**Work instruction**
Your task is to repeat exactly the lines below between the line holding "IC5: NOT CD4069" and the line holding "C13: none -> 680nF (5V, SIG)", inclusive, and only those.

**Data provided**
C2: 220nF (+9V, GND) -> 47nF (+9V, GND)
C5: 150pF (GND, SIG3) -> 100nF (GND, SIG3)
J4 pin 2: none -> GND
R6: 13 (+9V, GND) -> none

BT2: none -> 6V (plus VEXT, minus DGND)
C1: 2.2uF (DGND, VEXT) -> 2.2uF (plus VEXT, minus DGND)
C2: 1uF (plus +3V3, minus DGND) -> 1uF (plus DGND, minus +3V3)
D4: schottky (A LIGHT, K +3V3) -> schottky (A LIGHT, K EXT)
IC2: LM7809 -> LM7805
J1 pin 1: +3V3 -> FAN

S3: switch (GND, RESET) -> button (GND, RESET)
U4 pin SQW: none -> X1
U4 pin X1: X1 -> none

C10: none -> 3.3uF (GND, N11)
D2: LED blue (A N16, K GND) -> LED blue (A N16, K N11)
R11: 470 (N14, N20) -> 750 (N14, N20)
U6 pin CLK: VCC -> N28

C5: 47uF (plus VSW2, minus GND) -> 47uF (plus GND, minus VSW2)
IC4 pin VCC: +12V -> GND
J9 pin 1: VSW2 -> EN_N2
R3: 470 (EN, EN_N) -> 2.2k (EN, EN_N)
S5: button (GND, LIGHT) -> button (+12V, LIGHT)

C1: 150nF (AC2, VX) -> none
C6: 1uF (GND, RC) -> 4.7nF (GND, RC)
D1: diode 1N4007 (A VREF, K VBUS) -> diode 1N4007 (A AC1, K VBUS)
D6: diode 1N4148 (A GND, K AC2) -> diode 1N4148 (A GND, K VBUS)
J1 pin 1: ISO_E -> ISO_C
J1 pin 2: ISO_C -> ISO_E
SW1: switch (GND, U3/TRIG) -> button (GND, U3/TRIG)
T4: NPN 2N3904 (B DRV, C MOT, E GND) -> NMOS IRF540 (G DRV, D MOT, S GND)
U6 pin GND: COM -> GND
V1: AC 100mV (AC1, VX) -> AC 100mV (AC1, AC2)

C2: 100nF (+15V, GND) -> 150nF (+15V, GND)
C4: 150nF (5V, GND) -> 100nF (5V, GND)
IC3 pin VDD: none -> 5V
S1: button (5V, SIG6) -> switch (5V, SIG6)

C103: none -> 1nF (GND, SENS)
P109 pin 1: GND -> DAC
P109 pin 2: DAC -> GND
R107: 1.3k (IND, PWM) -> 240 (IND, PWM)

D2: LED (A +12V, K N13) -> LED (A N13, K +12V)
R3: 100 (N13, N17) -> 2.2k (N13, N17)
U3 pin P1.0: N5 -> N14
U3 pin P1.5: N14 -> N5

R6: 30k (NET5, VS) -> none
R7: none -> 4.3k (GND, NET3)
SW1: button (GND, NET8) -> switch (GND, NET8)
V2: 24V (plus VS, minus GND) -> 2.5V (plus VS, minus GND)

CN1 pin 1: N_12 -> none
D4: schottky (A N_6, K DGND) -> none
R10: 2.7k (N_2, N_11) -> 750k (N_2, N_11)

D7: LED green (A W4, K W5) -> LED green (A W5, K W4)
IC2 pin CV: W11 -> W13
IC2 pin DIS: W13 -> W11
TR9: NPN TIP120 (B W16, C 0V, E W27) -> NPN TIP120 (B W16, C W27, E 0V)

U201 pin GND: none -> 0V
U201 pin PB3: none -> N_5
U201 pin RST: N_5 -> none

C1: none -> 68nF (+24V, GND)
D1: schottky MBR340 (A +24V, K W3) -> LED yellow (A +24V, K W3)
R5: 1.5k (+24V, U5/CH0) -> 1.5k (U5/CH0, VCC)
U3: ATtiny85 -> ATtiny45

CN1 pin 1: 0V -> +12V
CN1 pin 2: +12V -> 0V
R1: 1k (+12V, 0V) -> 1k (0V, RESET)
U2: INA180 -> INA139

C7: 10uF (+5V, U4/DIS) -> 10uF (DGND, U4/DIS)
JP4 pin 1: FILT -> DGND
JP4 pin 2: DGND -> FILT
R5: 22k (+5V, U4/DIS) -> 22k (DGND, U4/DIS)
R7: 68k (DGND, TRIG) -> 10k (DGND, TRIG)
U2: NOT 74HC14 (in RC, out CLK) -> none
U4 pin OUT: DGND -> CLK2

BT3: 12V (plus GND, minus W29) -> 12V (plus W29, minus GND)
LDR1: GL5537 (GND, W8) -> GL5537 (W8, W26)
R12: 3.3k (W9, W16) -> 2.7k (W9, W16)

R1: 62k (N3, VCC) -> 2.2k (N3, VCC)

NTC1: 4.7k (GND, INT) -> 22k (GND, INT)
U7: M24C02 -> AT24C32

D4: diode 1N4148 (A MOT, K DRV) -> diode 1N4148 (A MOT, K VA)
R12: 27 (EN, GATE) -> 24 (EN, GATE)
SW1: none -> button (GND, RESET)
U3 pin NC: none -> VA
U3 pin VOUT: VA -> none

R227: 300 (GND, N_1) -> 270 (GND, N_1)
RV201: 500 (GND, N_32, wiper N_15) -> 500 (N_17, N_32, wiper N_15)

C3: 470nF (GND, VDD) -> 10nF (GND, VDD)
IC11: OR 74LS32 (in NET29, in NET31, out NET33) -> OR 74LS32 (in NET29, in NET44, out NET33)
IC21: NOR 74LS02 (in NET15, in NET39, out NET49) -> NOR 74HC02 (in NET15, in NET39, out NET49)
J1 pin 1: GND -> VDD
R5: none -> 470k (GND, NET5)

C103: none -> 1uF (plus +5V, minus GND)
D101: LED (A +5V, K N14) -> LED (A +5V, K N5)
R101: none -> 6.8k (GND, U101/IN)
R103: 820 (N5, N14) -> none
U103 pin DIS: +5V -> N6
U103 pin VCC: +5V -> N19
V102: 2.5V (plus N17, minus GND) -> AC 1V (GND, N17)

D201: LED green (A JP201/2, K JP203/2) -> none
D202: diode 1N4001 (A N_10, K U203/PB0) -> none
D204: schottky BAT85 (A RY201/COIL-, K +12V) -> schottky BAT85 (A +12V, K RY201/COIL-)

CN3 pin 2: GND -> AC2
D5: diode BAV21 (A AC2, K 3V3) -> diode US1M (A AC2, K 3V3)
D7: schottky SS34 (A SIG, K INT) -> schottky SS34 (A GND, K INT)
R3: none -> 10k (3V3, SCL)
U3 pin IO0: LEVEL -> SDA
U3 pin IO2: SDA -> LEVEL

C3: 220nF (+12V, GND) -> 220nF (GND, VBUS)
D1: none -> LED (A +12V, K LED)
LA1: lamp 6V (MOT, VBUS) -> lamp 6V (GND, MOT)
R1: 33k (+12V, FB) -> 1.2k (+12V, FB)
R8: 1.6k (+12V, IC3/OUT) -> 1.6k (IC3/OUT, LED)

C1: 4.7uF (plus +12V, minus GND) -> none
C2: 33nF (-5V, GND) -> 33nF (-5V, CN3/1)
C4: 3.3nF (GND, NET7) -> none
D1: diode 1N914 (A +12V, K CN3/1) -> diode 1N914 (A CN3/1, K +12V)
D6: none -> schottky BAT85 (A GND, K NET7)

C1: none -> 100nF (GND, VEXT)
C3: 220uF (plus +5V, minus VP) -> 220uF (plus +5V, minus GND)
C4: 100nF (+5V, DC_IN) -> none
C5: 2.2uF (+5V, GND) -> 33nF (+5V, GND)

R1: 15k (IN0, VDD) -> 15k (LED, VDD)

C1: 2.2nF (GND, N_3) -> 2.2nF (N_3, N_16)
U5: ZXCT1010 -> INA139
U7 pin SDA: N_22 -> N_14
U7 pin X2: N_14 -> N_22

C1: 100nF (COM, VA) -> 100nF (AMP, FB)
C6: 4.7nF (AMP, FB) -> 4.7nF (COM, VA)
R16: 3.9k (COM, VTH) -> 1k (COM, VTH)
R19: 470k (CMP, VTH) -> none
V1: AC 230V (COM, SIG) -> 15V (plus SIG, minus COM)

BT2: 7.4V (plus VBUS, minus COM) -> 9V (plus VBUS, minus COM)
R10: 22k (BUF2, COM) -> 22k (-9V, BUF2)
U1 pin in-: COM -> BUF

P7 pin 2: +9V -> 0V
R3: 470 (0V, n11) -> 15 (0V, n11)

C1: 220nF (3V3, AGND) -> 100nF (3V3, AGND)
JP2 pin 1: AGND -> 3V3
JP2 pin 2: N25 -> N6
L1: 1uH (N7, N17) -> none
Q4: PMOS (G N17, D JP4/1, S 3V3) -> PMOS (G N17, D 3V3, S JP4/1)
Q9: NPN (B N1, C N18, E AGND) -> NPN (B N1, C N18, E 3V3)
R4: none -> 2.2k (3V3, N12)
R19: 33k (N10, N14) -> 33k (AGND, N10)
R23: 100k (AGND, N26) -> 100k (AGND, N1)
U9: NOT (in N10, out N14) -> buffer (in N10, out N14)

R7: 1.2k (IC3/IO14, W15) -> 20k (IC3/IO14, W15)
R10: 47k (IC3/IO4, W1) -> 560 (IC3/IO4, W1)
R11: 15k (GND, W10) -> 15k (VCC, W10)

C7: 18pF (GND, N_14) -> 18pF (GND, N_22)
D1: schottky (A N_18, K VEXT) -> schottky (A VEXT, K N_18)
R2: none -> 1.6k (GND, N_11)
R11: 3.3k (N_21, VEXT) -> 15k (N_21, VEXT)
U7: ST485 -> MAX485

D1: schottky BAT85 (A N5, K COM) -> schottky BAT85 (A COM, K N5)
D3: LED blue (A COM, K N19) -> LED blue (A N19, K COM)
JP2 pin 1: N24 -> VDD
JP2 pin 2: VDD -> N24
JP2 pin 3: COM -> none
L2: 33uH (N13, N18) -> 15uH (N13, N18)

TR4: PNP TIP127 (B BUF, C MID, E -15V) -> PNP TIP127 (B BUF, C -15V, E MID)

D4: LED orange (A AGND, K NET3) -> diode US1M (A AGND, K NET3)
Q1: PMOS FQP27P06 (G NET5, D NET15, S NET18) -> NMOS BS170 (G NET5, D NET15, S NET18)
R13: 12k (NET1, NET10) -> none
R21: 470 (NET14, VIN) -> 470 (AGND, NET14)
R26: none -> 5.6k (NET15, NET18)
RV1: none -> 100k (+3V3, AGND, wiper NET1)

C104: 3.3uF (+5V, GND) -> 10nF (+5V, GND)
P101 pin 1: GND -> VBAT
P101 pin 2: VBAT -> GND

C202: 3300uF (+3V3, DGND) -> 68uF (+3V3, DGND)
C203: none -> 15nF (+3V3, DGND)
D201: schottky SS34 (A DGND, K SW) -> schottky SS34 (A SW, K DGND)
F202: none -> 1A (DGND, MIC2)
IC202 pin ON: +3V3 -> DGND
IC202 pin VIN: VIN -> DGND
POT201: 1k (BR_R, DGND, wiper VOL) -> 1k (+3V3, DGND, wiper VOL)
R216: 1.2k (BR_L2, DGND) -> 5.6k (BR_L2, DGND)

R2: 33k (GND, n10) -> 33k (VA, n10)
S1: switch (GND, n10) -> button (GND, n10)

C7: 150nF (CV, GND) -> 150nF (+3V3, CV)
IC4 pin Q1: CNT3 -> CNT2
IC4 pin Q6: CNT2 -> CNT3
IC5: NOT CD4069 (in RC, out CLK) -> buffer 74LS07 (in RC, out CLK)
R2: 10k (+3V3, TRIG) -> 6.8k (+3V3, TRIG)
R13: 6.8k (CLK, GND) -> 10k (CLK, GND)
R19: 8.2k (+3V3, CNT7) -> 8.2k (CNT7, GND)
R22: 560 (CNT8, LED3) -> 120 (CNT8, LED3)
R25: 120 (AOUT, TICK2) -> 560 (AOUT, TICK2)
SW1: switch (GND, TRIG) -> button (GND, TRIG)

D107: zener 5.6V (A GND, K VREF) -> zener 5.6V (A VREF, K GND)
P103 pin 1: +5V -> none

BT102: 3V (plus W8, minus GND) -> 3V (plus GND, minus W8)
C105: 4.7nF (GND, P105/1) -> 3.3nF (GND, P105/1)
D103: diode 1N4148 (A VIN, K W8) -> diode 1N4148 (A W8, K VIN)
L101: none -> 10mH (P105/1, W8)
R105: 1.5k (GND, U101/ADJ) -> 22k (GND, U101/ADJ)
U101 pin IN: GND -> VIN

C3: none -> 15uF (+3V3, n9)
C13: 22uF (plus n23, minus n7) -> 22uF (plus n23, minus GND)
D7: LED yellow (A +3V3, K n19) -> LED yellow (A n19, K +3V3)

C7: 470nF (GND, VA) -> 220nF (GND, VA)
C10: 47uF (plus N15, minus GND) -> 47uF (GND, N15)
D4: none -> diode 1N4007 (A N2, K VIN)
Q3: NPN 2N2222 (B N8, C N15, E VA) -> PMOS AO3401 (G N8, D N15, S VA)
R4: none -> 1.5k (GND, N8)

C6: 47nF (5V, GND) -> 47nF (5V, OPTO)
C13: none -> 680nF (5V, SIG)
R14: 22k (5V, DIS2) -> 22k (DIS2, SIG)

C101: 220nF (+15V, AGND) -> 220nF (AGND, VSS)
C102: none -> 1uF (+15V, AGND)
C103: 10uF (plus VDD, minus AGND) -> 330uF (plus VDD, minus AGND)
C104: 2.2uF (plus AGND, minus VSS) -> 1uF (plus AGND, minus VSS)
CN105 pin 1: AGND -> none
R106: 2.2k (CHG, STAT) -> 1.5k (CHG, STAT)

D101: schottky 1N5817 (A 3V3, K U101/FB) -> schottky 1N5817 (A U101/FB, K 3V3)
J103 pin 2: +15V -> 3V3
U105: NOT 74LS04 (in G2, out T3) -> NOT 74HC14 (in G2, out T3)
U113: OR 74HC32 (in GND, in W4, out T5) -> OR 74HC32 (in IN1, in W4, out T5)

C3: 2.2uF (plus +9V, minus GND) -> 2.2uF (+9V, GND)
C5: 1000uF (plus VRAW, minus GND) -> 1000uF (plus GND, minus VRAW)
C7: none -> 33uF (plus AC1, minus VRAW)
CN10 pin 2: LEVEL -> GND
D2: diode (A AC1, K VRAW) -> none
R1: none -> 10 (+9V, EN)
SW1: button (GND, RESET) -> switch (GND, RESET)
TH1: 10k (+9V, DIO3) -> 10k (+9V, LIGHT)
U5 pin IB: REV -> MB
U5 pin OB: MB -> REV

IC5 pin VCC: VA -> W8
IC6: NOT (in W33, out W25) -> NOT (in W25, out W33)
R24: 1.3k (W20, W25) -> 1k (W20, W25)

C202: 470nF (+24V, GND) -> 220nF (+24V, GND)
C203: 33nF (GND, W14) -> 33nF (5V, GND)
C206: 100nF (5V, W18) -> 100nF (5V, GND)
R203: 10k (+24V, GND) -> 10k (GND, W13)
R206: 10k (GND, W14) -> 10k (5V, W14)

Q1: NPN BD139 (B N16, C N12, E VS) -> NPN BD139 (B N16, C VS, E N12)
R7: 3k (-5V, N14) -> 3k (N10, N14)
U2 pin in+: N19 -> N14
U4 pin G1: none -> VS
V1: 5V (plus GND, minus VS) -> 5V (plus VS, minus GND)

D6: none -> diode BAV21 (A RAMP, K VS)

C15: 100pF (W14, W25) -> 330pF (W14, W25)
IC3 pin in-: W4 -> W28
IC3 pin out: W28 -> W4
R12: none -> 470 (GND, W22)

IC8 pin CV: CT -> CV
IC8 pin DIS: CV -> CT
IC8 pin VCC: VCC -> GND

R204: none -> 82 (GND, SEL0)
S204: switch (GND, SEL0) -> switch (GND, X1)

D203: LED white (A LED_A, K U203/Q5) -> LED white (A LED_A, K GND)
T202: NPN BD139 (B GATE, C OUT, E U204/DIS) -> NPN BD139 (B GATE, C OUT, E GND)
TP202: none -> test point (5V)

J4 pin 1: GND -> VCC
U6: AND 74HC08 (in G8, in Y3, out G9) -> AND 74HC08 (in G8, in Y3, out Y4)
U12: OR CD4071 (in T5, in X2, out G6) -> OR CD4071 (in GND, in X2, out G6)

**Your response**
IC5: NOT CD4069 (in RC, out CLK) -> buffer 74LS07 (in RC, out CLK)
R2: 10k (+3V3, TRIG) -> 6.8k (+3V3, TRIG)
R13: 6.8k (CLK, GND) -> 10k (CLK, GND)
R19: 8.2k (+3V3, CNT7) -> 8.2k (CNT7, GND)
R22: 560 (CNT8, LED3) -> 120 (CNT8, LED3)
R25: 120 (AOUT, TICK2) -> 560 (AOUT, TICK2)
SW1: switch (GND, TRIG) -> button (GND, TRIG)

D107: zener 5.6V (A GND, K VREF) -> zener 5.6V (A VREF, K GND)
P103 pin 1: +5V -> none

BT102: 3V (plus W8, minus GND) -> 3V (plus GND, minus W8)
C105: 4.7nF (GND, P105/1) -> 3.3nF (GND, P105/1)
D103: diode 1N4148 (A VIN, K W8) -> diode 1N4148 (A W8, K VIN)
L101: none -> 10mH (P105/1, W8)
R105: 1.5k (GND, U101/ADJ) -> 22k (GND, U101/ADJ)
U101 pin IN: GND -> VIN

C3: none -> 15uF (+3V3, n9)
C13: 22uF (plus n23, minus n7) -> 22uF (plus n23, minus GND)
D7: LED yellow (A +3V3, K n19) -> LED yellow (A n19, K +3V3)

C7: 470nF (GND, VA) -> 220nF (GND, VA)
C10: 47uF (plus N15, minus GND) -> 47uF (GND, N15)
D4: none -> diode 1N4007 (A N2, K VIN)
Q3: NPN 2N2222 (B N8, C N15, E VA) -> PMOS AO3401 (G N8, D N15, S VA)
R4: none -> 1.5k (GND, N8)

C6: 47nF (5V, GND) -> 47nF (5V, OPTO)
C13: none -> 680nF (5V, SIG)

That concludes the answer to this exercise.